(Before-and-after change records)
□ □ □ □ □
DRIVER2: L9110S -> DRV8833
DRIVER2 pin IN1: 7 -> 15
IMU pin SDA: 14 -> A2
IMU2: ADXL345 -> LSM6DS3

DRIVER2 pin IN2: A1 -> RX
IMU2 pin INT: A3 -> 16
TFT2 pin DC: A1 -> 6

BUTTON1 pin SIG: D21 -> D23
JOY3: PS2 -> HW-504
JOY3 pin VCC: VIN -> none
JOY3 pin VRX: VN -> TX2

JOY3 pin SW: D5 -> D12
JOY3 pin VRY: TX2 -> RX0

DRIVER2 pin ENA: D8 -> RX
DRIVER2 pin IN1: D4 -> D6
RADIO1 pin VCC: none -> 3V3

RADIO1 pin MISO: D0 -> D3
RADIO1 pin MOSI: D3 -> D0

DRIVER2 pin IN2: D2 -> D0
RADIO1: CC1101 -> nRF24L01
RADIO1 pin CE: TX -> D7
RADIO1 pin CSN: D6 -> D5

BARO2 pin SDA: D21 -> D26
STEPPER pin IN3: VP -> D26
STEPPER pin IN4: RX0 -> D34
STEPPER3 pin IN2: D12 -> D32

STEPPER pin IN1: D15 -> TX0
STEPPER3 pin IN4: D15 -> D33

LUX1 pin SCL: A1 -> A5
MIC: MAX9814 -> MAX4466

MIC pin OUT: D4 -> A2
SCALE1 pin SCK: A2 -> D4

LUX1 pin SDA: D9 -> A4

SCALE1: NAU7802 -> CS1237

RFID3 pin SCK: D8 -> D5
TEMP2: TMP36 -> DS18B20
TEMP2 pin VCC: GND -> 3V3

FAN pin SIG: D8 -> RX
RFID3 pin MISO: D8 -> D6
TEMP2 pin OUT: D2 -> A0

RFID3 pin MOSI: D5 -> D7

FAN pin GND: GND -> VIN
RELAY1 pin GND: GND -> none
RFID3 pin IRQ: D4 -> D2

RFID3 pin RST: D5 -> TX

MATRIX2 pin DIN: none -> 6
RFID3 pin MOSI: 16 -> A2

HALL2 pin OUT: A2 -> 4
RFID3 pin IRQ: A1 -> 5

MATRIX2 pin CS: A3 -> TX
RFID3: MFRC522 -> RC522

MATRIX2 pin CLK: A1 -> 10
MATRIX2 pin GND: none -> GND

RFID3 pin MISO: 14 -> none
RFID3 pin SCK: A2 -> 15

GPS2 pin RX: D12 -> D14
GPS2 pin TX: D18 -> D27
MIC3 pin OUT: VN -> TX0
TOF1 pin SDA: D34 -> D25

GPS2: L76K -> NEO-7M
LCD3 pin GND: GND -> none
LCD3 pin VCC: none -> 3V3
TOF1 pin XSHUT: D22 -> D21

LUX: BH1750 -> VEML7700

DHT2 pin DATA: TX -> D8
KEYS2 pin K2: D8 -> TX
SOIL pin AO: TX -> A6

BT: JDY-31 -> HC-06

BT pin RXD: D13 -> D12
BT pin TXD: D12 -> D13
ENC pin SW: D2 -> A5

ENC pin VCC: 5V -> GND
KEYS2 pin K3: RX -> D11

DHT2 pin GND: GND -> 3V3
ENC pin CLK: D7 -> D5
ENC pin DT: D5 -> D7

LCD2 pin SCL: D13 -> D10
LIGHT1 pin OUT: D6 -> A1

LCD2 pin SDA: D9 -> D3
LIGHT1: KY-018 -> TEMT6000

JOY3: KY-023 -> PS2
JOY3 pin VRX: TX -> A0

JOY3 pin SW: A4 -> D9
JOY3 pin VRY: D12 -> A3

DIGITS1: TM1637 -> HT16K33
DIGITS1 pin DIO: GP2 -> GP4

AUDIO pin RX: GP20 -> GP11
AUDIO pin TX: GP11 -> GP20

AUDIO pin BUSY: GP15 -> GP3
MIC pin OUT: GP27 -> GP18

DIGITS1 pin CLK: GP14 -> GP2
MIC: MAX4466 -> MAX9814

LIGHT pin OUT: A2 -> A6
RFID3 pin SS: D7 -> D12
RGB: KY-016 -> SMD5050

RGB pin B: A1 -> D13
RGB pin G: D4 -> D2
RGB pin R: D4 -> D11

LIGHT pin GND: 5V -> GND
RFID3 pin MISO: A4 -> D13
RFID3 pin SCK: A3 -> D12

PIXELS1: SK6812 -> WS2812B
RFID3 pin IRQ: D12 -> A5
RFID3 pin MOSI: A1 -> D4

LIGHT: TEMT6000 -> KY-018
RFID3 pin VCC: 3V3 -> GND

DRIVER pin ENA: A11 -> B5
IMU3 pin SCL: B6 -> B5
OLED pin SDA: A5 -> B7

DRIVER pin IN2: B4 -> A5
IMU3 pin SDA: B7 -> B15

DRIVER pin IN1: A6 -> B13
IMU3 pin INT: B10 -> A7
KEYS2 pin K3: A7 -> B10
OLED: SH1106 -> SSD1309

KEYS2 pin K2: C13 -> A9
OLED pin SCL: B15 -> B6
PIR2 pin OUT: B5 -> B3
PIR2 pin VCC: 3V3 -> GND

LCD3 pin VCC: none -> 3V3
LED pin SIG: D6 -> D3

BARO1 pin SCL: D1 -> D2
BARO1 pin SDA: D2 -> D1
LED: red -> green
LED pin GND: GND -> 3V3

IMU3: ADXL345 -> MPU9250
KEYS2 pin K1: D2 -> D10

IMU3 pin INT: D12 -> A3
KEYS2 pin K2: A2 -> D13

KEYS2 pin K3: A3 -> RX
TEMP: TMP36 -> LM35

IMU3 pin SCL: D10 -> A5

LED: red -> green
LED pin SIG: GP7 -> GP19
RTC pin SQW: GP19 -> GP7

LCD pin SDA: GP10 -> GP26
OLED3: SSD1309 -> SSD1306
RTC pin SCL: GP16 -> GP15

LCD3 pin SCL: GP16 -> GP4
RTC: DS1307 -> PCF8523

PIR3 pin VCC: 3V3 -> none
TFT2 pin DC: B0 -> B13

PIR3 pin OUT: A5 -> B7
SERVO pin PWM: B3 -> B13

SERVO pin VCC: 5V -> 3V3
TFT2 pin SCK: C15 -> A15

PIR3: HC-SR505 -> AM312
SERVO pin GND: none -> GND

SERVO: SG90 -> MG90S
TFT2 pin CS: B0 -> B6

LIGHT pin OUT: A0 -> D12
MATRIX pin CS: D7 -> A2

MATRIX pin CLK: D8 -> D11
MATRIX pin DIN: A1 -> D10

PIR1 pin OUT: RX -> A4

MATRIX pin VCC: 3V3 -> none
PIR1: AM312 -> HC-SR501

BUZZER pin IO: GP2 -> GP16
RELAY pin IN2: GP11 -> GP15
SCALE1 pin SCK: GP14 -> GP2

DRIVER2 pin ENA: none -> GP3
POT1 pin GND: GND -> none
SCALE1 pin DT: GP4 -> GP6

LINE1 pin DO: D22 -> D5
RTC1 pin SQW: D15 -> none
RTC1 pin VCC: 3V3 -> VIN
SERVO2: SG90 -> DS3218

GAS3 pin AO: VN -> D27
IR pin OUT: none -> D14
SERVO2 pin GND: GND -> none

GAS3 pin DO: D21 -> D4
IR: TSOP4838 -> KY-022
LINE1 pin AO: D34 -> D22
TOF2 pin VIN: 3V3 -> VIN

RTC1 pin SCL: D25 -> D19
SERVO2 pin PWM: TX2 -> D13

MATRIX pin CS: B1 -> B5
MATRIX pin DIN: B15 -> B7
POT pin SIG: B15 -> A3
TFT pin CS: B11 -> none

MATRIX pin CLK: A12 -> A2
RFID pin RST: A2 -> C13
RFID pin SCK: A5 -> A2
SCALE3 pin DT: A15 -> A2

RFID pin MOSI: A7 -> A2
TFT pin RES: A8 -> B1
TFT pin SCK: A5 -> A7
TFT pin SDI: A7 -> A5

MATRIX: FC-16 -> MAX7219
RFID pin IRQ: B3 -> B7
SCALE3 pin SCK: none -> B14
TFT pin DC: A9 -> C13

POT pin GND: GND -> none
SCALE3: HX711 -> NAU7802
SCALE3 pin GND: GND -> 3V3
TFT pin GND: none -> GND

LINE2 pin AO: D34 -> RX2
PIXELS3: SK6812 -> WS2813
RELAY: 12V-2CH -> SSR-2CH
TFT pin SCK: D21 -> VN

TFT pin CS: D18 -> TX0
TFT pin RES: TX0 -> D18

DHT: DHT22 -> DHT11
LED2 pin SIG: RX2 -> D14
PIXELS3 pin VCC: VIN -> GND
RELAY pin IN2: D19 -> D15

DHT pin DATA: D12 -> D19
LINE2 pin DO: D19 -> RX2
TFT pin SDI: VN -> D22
□ □ □ □ □
Stopping at the line containing "DRIVER2 pin ENA: D8 -> RX", please repeat exactly every line from the very start of the entries, that line included, and nothing more.

DRIVER2: L9110S -> DRV8833
DRIVER2 pin IN1: 7 -> 15
IMU pin SDA: 14 -> A2
IMU2: ADXL345 -> LSM6DS3

DRIVER2 pin IN2: A1 -> RX
IMU2 pin INT: A3 -> 16
TFT2 pin DC: A1 -> 6

BUTTON1 pin SIG: D21 -> D23
JOY3: PS2 -> HW-504
JOY3 pin VCC: VIN -> none
JOY3 pin VRX: VN -> TX2

JOY3 pin SW: D5 -> D12
JOY3 pin VRY: TX2 -> RX0

DRIVER2 pin ENA: D8 -> RX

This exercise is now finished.